EXERCISE INSTRUCTIONS> In the data that follows, find the line with "red cap: 0 -> 5"; transcribe it, every later line up to the one with "turquoise hammer: 1 -> 0", and that line as well, exactly and with no others.

[Object change listings]
= Beginning of Section =
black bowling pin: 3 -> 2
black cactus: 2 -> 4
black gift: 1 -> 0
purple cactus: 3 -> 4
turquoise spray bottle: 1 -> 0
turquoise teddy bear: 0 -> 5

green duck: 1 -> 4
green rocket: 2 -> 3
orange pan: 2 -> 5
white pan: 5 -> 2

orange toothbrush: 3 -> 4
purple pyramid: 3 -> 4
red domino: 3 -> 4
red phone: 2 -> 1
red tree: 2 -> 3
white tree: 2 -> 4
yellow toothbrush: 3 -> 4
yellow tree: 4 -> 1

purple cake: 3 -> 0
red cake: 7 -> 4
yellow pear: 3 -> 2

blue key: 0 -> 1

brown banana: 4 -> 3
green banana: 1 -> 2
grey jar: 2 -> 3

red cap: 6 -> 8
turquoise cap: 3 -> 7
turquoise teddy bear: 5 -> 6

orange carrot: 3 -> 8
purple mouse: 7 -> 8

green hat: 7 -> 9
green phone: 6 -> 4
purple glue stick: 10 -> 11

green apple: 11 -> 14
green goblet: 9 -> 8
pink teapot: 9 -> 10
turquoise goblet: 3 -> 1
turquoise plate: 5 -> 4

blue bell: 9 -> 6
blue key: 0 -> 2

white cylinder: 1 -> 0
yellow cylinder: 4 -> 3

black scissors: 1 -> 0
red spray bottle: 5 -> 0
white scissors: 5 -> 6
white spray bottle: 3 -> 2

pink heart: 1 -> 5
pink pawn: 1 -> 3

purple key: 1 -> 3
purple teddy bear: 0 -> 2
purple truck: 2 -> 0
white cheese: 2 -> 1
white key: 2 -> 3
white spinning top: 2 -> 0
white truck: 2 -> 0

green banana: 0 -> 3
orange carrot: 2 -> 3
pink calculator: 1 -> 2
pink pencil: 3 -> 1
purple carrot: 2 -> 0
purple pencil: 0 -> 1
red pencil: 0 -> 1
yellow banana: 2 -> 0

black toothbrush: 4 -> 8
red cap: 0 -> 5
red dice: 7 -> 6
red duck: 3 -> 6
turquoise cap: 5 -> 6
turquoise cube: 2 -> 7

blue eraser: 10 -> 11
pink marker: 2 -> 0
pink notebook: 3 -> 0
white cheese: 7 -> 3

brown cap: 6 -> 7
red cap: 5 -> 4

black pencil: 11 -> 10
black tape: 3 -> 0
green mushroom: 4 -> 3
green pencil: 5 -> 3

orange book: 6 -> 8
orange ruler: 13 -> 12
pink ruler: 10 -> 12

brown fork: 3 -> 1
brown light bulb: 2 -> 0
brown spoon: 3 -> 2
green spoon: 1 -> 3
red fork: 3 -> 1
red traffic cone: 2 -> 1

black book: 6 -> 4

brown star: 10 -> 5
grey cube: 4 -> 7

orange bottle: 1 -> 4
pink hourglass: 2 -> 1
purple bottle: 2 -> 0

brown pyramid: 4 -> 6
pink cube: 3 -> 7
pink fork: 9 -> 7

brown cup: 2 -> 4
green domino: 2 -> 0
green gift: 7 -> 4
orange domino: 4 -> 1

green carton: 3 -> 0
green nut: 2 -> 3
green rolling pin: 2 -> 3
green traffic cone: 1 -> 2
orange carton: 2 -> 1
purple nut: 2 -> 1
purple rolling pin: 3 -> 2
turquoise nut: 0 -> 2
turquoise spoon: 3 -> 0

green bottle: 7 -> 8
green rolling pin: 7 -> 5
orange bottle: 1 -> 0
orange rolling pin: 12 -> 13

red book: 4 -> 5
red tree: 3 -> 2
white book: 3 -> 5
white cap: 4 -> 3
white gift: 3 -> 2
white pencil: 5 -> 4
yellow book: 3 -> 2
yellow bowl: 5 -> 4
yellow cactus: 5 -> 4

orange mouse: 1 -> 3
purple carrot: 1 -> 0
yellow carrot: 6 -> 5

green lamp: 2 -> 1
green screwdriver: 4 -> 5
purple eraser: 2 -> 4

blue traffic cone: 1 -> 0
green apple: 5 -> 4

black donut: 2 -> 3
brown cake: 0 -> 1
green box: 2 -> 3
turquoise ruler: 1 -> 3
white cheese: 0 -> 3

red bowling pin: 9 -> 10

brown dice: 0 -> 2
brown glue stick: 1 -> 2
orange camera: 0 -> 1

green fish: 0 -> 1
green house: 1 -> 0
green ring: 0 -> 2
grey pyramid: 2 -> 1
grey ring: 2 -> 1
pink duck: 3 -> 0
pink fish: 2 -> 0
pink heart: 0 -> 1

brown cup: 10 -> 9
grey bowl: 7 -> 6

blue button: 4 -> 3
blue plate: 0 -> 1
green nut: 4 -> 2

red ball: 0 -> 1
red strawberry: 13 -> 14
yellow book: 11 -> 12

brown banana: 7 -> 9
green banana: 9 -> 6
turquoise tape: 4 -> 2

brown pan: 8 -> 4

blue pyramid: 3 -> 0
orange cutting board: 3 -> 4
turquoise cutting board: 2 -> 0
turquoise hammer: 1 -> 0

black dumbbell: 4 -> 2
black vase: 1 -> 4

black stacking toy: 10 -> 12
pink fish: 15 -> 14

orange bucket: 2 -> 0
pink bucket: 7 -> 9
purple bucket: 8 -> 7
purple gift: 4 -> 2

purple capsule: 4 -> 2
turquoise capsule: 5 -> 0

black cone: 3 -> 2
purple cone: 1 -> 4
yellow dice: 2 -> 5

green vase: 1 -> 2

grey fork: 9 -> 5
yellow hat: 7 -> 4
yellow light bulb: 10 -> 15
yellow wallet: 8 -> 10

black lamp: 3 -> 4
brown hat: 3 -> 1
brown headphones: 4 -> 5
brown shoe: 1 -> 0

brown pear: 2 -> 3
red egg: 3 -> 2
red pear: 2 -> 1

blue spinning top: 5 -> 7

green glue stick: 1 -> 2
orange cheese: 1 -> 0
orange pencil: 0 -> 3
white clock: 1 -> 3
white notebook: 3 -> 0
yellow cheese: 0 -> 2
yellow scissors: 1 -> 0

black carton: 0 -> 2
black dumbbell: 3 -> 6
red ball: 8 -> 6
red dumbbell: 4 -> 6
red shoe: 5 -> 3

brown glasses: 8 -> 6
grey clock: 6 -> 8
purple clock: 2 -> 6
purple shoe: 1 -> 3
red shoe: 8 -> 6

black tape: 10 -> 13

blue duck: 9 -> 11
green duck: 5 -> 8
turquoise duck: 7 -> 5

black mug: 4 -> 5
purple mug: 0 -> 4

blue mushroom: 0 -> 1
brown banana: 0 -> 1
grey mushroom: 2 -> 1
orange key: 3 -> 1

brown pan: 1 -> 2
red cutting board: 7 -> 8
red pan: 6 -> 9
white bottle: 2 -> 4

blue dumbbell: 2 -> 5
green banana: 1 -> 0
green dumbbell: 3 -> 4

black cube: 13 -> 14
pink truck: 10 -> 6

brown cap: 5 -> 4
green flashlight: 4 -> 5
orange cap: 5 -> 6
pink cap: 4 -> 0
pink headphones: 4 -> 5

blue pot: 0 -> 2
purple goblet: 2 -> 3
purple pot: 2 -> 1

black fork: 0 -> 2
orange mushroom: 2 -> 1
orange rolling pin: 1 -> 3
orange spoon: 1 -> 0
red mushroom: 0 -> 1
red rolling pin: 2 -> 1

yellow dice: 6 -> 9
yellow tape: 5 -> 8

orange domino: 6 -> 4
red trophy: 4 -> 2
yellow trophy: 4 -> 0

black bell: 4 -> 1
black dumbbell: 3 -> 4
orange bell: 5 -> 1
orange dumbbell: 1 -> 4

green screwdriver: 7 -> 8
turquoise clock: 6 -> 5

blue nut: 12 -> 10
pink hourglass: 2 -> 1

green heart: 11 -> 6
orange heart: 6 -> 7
= End of Section =
WRITTEN REPLY>
red cap: 0 -> 5
red dice: 7 -> 6
red duck: 3 -> 6
turquoise cap: 5 -> 6
turquoise cube: 2 -> 7

blue eraser: 10 -> 11
pink marker: 2 -> 0
pink notebook: 3 -> 0
white cheese: 7 -> 3

brown cap: 6 -> 7
red cap: 5 -> 4

black pencil: 11 -> 10
black tape: 3 -> 0
green mushroom: 4 -> 3
green pencil: 5 -> 3

orange book: 6 -> 8
orange ruler: 13 -> 12
pink ruler: 10 -> 12

brown fork: 3 -> 1
brown light bulb: 2 -> 0
brown spoon: 3 -> 2
green spoon: 1 -> 3
red fork: 3 -> 1
red traffic cone: 2 -> 1

black book: 6 -> 4

brown star: 10 -> 5
grey cube: 4 -> 7

orange bottle: 1 -> 4
pink hourglass: 2 -> 1
purple bottle: 2 -> 0

brown pyramid: 4 -> 6
pink cube: 3 -> 7
pink fork: 9 -> 7

brown cup: 2 -> 4
green domino: 2 -> 0
green gift: 7 -> 4
orange domino: 4 -> 1

green carton: 3 -> 0
green nut: 2 -> 3
green rolling pin: 2 -> 3
green traffic cone: 1 -> 2
orange carton: 2 -> 1
purple nut: 2 -> 1
purple rolling pin: 3 -> 2
turquoise nut: 0 -> 2
turquoise spoon: 3 -> 0

green bottle: 7 -> 8
green rolling pin: 7 -> 5
orange bottle: 1 -> 0
orange rolling pin: 12 -> 13

red book: 4 -> 5
red tree: 3 -> 2
white book: 3 -> 5
white cap: 4 -> 3
white gift: 3 -> 2
white pencil: 5 -> 4
yellow book: 3 -> 2
yellow bowl: 5 -> 4
yellow cactus: 5 -> 4

orange mouse: 1 -> 3
purple carrot: 1 -> 0
yellow carrot: 6 -> 5

green lamp: 2 -> 1
green screwdriver: 4 -> 5
purple eraser: 2 -> 4

blue traffic cone: 1 -> 0
green apple: 5 -> 4

black donut: 2 -> 3
brown cake: 0 -> 1
green box: 2 -> 3
turquoise ruler: 1 -> 3
white cheese: 0 -> 3

red bowling pin: 9 -> 10

brown dice: 0 -> 2
brown glue stick: 1 -> 2
orange camera: 0 -> 1

green fish: 0 -> 1
green house: 1 -> 0
green ring: 0 -> 2
grey pyramid: 2 -> 1
grey ring: 2 -> 1
pink duck: 3 -> 0
pink fish: 2 -> 0
pink heart: 0 -> 1

brown cup: 10 -> 9
grey bowl: 7 -> 6

blue button: 4 -> 3
blue plate: 0 -> 1
green nut: 4 -> 2

red ball: 0 -> 1
red strawberry: 13 -> 14
yellow book: 11 -> 12

brown banana: 7 -> 9
green banana: 9 -> 6
turquoise tape: 4 -> 2

brown pan: 8 -> 4

blue pyramid: 3 -> 0
orange cutting board: 3 -> 4
turquoise cutting board: 2 -> 0
turquoise hammer: 1 -> 0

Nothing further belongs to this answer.